Revision comparison data:
# # #
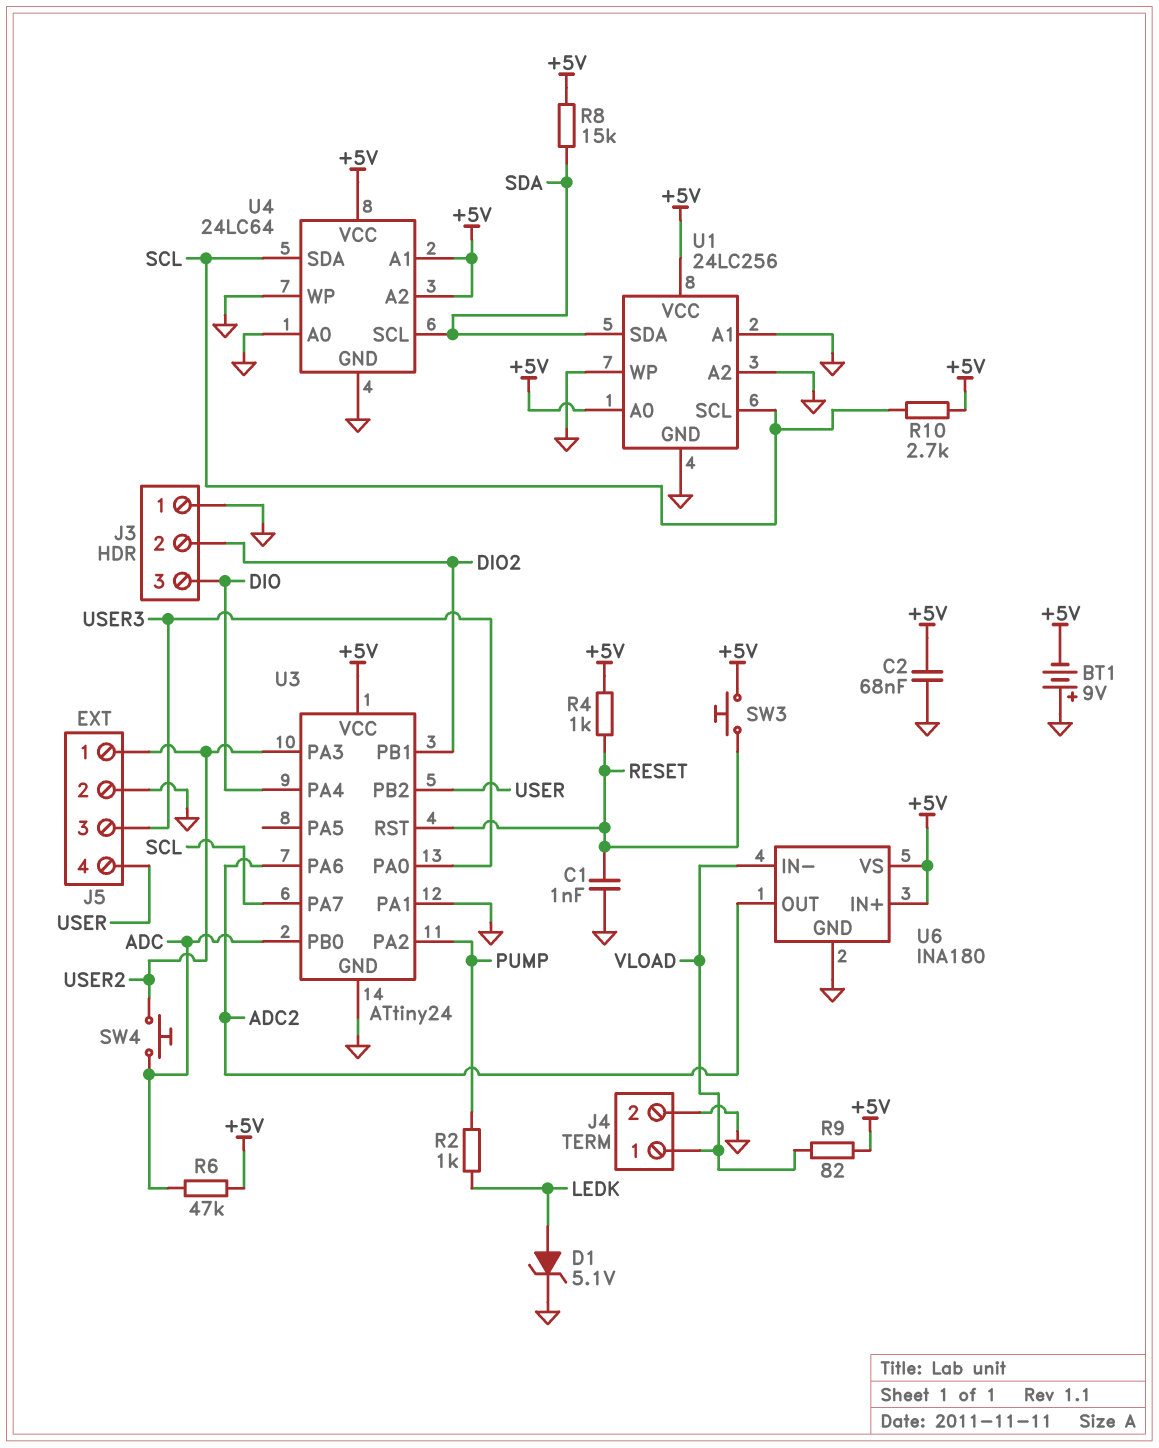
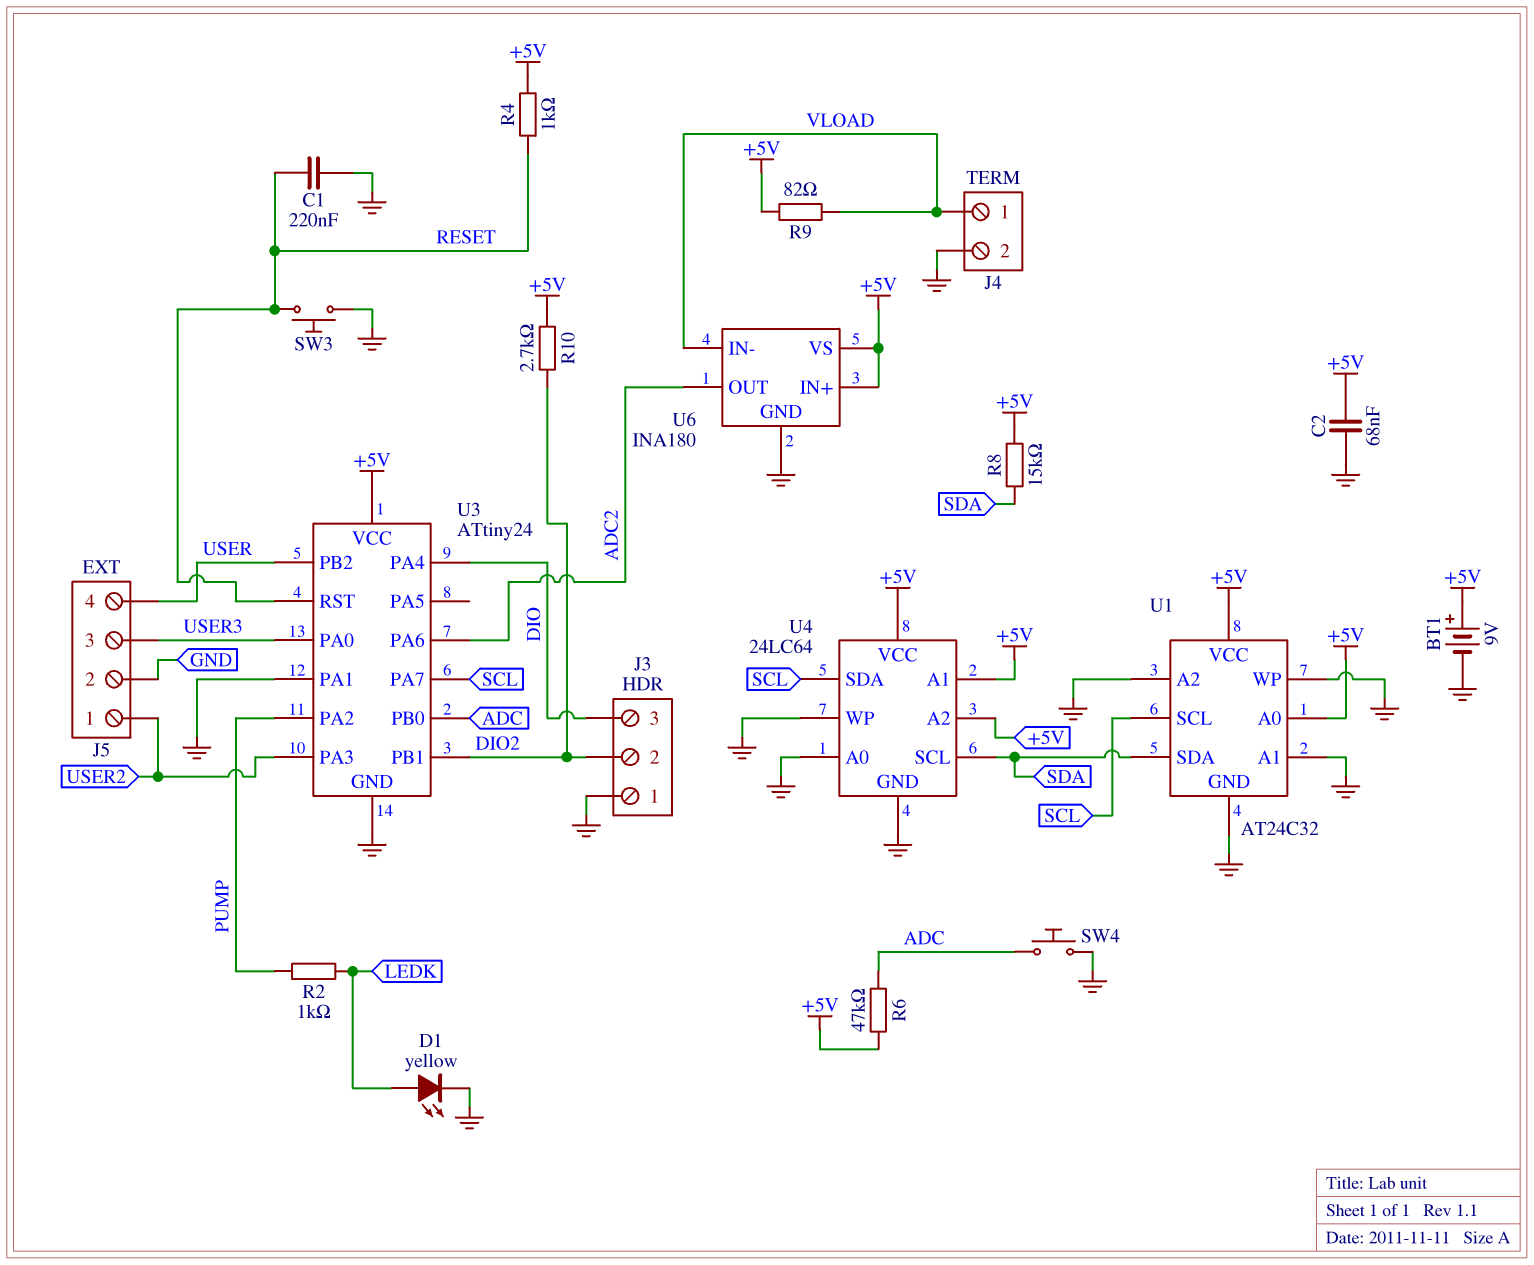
BT1: 9V (plus GND, minus +5V) -> 9V (plus +5V, minus GND)
C1: 1nF (GND, RESET) -> 220nF (GND, RESET)
D1: zener 5.1V (A LEDK, K GND) -> LED yellow (A LEDK, K GND)
R10: 2.7k (+5V, SCL) -> 2.7k (+5V, DIO2)
SW3: button (+5V, RESET) -> button (GND, RESET)
SW4: button (ADC, USER2) -> button (ADC, GND)
U1: 24LC256 -> AT24C32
# # #
** Requirement **
Search the entries for the word "RESET" and show every line that has it.

** Finished exercise **
C1: 1nF (GND, RESET) -> 220nF (GND, RESET)
SW3: button (+5V, RESET) -> button (GND, RESET)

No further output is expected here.